■ **Work required**:
Give an exact reproduction of the lines from the one with "J1 pin 3: IN -> +9V" to the final line of the entries below, both ends included, and omit the pictures.

■ **Material shown**:

BEGIN

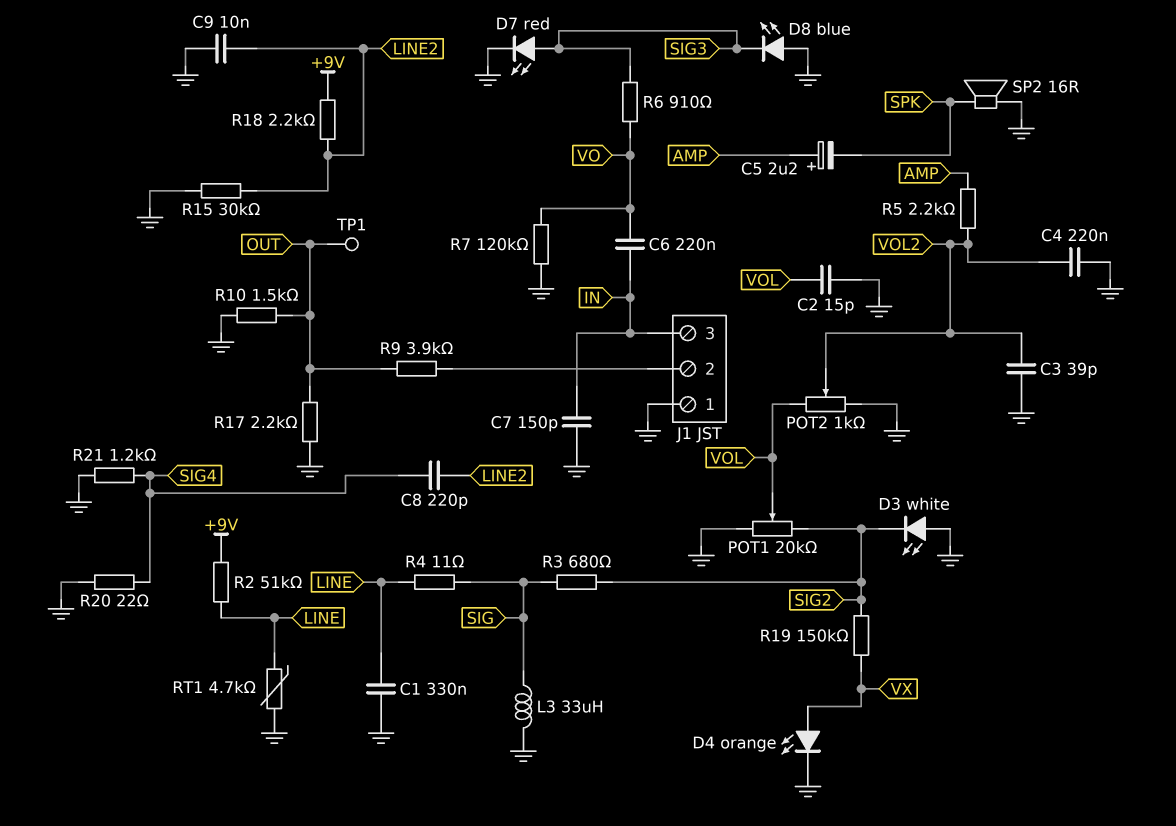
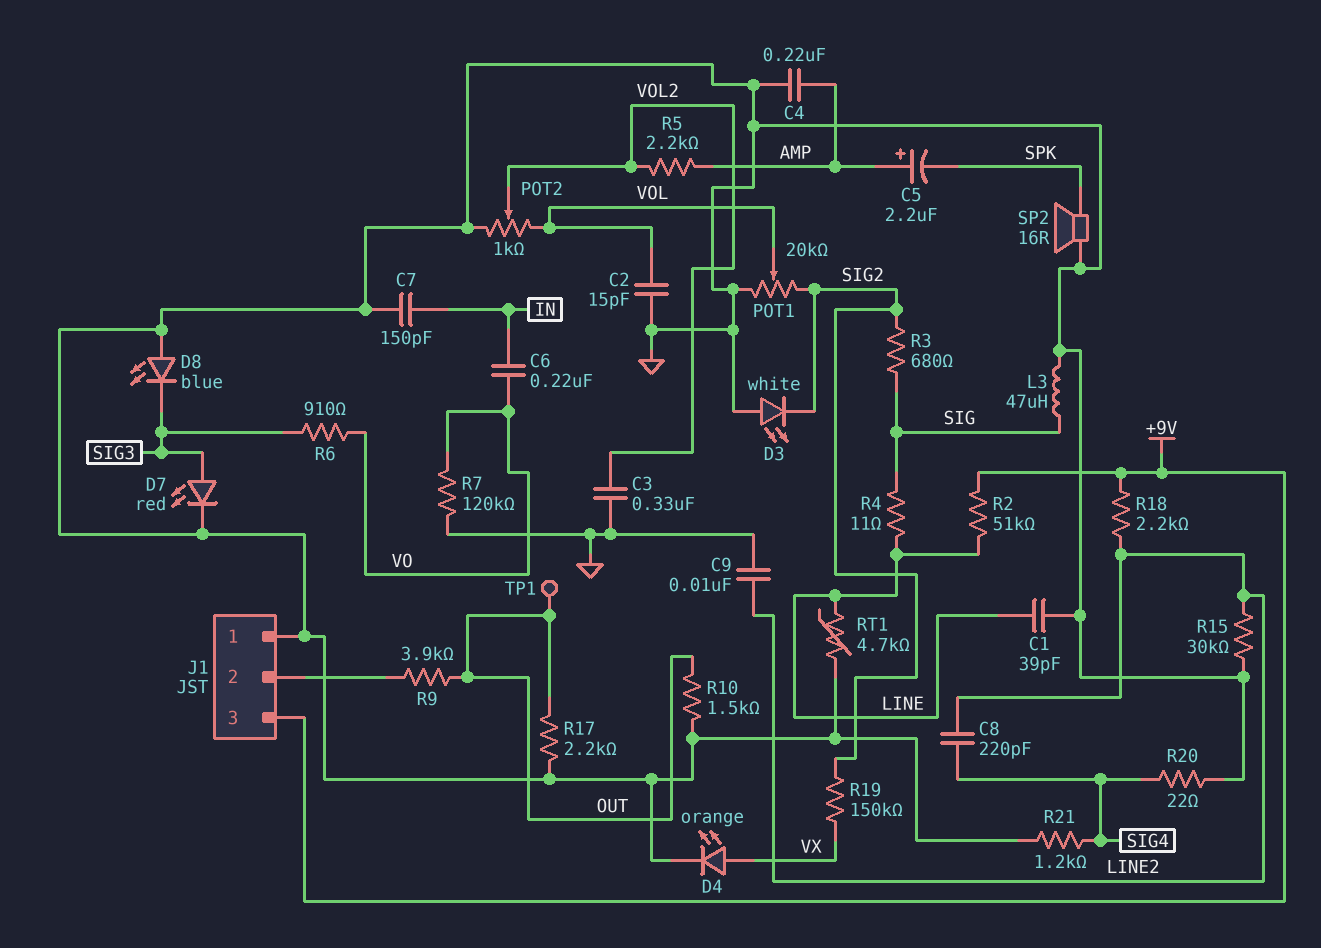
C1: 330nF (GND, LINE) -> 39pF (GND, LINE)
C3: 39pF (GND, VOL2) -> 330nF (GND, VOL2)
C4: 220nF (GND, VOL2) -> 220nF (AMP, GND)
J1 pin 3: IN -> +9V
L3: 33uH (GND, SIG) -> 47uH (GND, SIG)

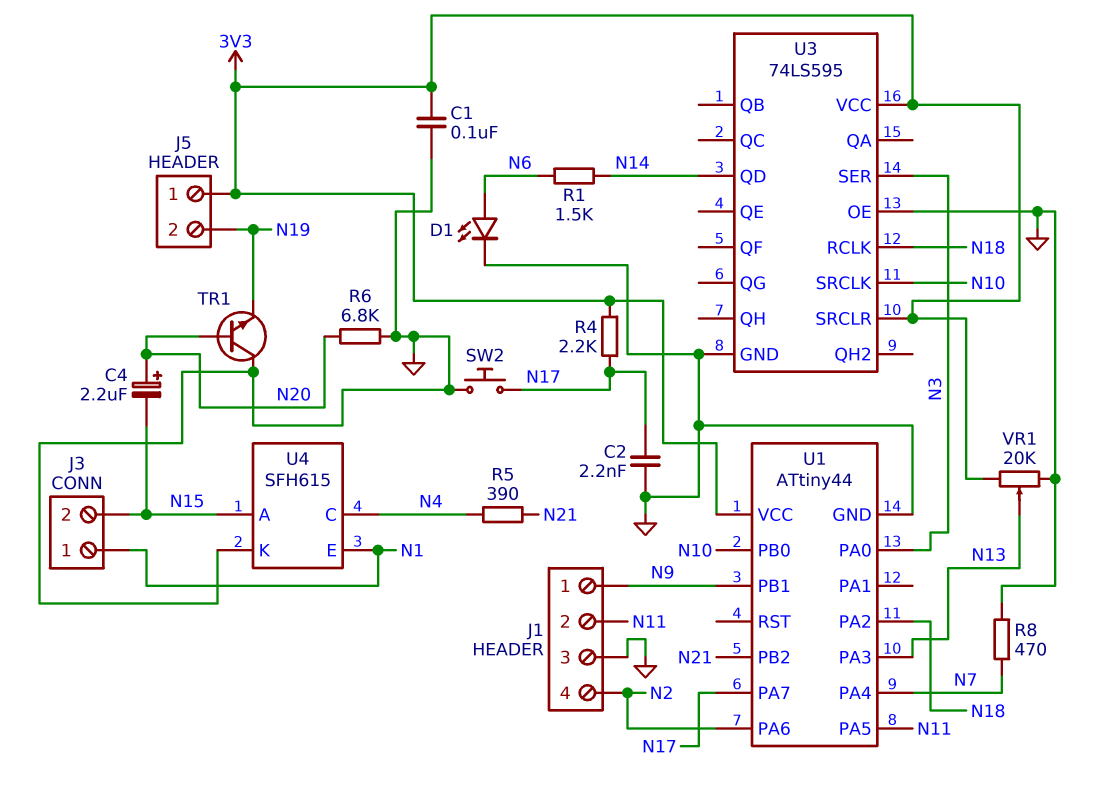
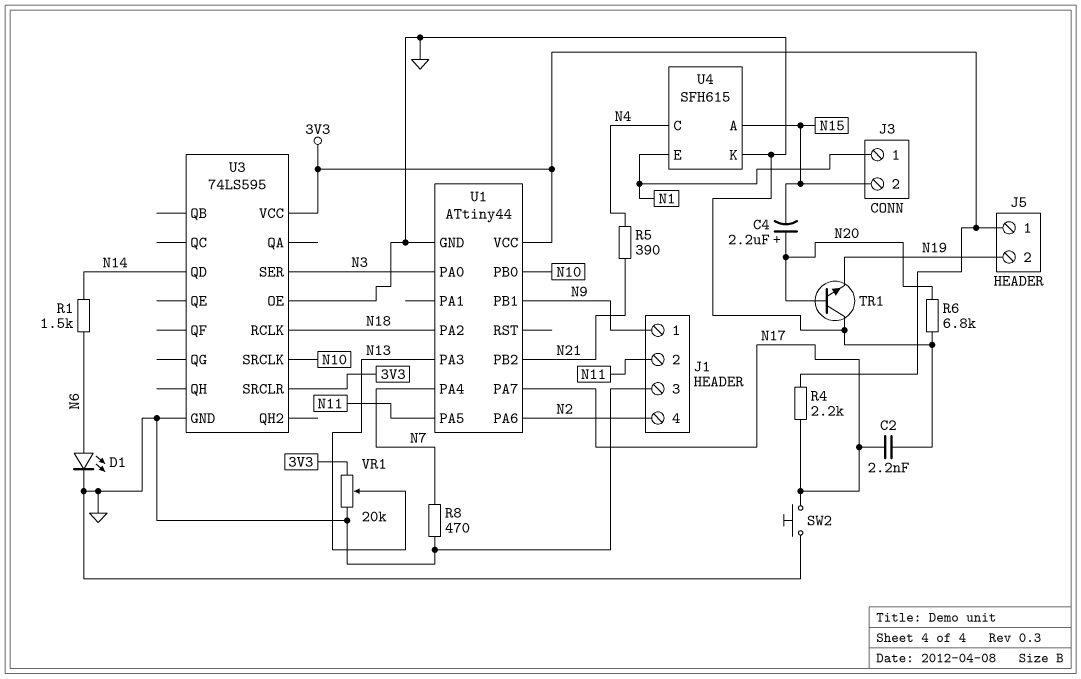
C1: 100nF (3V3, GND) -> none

END

■ **Response box**:
J1 pin 3: IN -> +9V
L3: 33uH (GND, SIG) -> 47uH (GND, SIG)

C1: 100nF (3V3, GND) -> none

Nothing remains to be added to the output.